━━ Supplied material

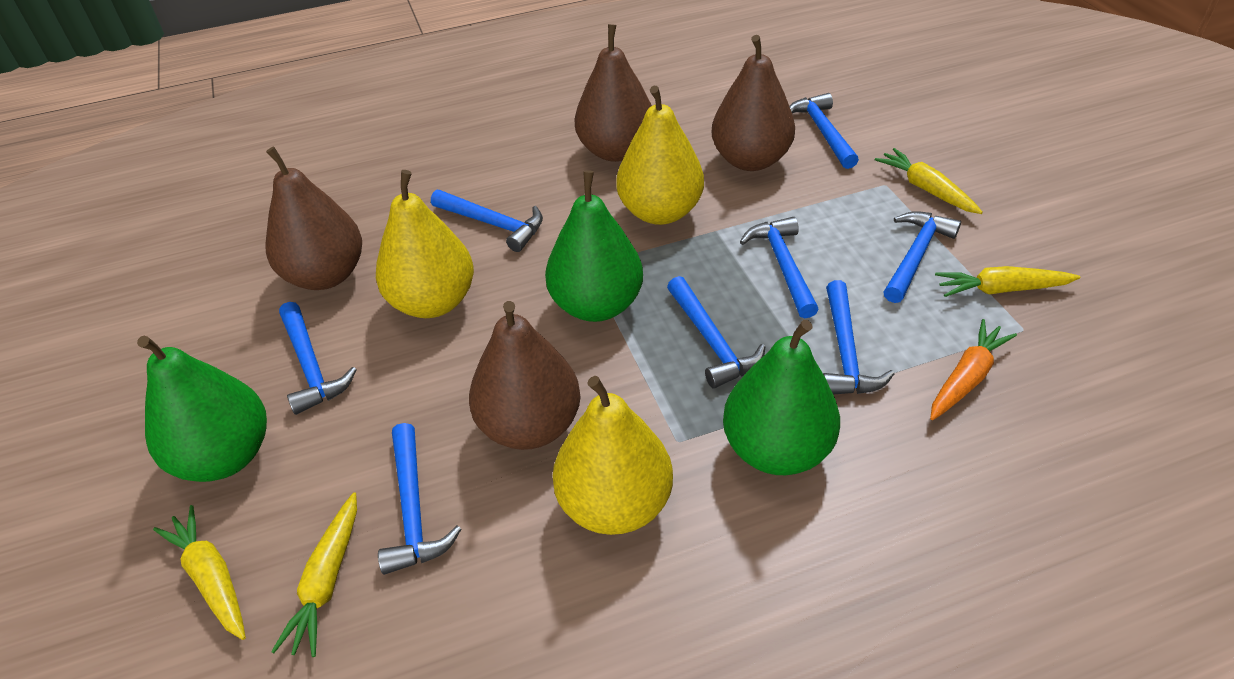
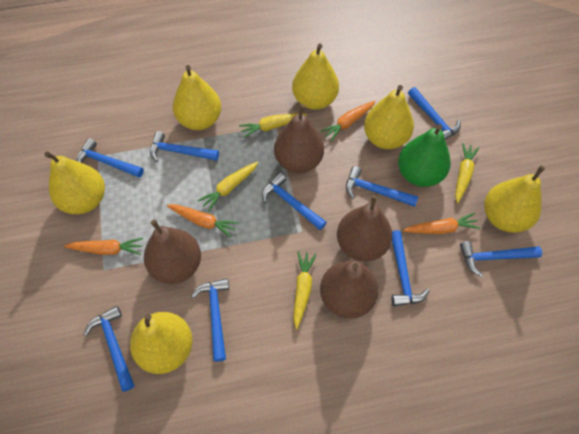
blue hammer: 8 -> 9
green pear: 3 -> 1
orange carrot: 1 -> 4
yellow pear: 3 -> 6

━━━━

Your goal: Write out every line above exactly, minus images.

Exercise response:
blue hammer: 8 -> 9
green pear: 3 -> 1
orange carrot: 1 -> 4
yellow pear: 3 -> 6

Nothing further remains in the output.